*** THE INPUT ***

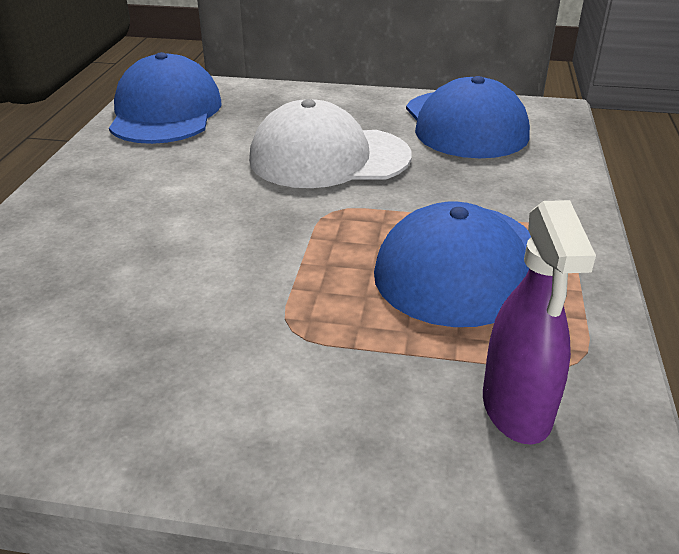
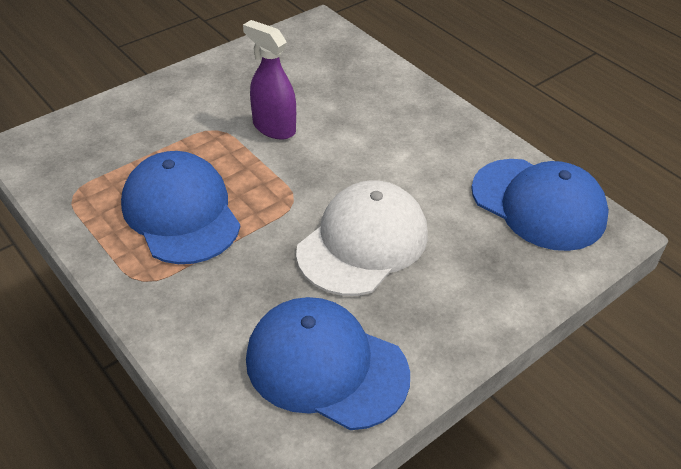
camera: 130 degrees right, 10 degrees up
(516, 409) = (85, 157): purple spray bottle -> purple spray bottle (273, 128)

*** End of THE INPUT ***
*** THE INPUT ***

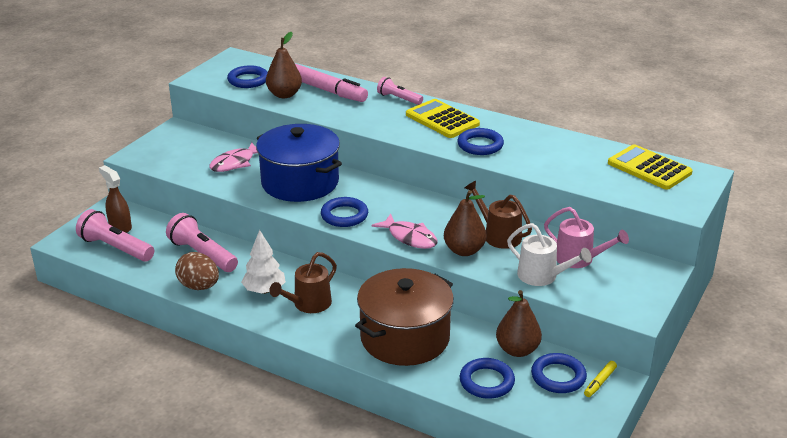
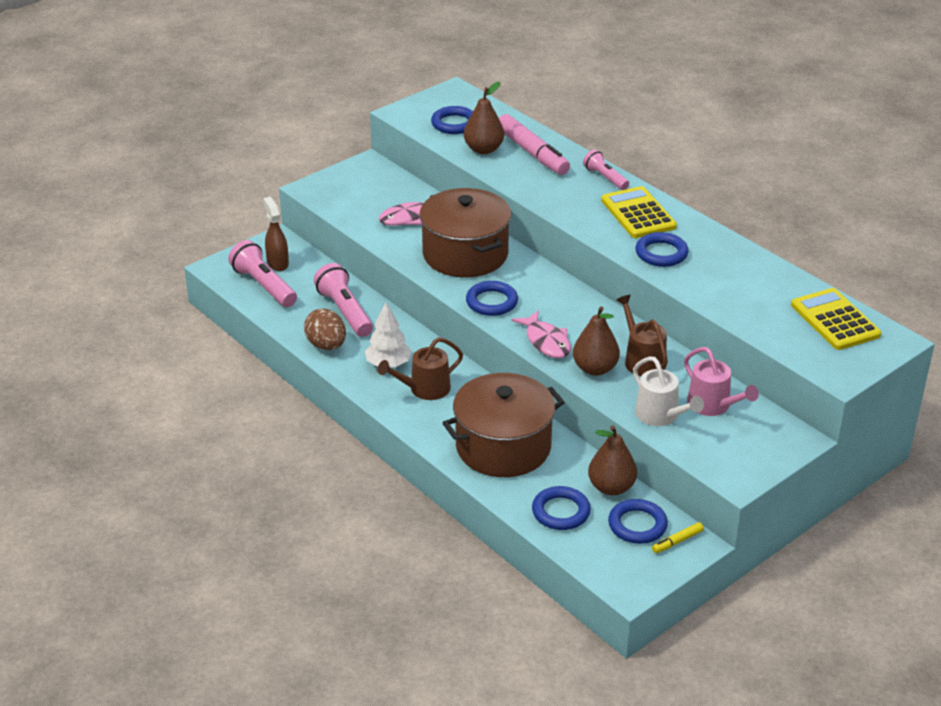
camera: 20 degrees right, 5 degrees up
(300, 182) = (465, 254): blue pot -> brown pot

*** End of THE INPUT ***
*** THE INPUT ***

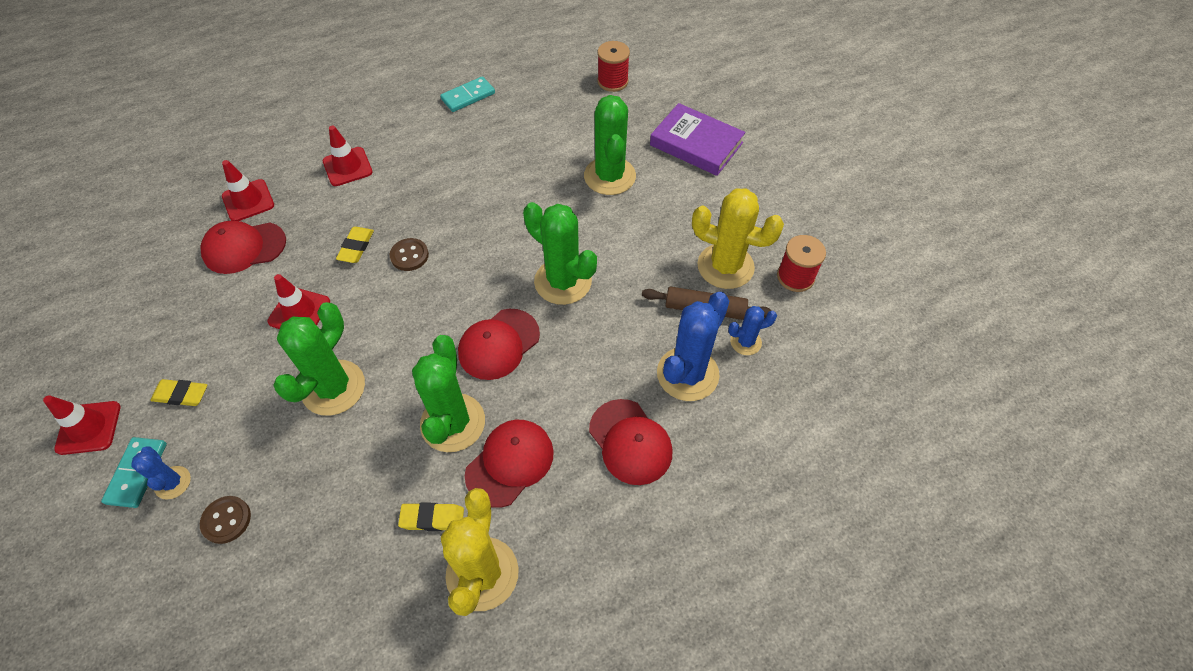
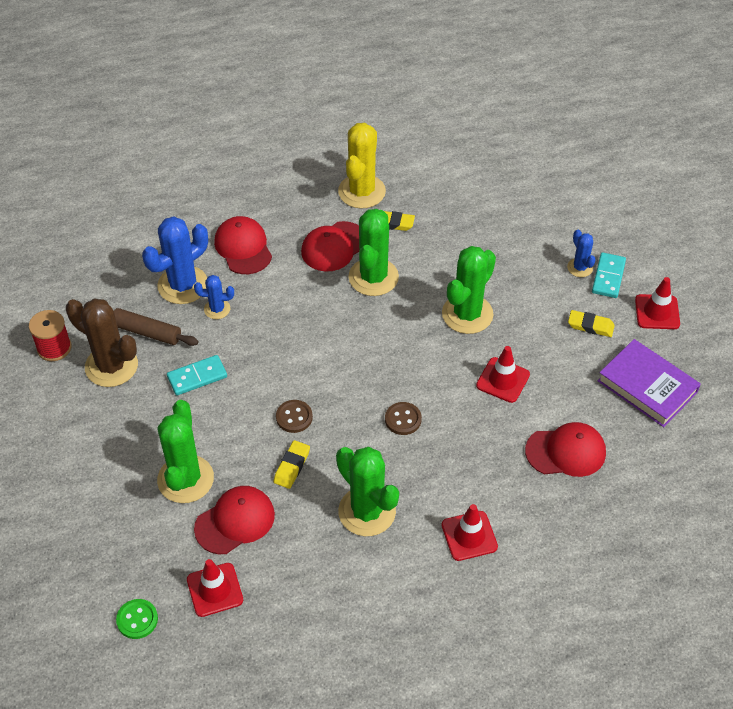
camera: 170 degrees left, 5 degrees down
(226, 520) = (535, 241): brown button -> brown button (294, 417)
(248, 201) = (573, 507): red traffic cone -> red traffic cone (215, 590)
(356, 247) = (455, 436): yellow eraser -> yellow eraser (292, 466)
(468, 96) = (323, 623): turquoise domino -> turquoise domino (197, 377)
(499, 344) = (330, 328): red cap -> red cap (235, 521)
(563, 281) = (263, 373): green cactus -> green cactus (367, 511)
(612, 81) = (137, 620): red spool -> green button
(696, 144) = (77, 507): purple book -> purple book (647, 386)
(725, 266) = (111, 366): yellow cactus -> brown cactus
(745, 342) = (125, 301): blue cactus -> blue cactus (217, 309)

*** End of THE INPUT ***

WHAT IS NEEDED -> Your answer should be every line from the material above in which the word "button" appears.

RESPONSE TO THE EXERCISE ->
(226, 520) = (535, 241): brown button -> brown button (294, 417)
(612, 81) = (137, 620): red spool -> green button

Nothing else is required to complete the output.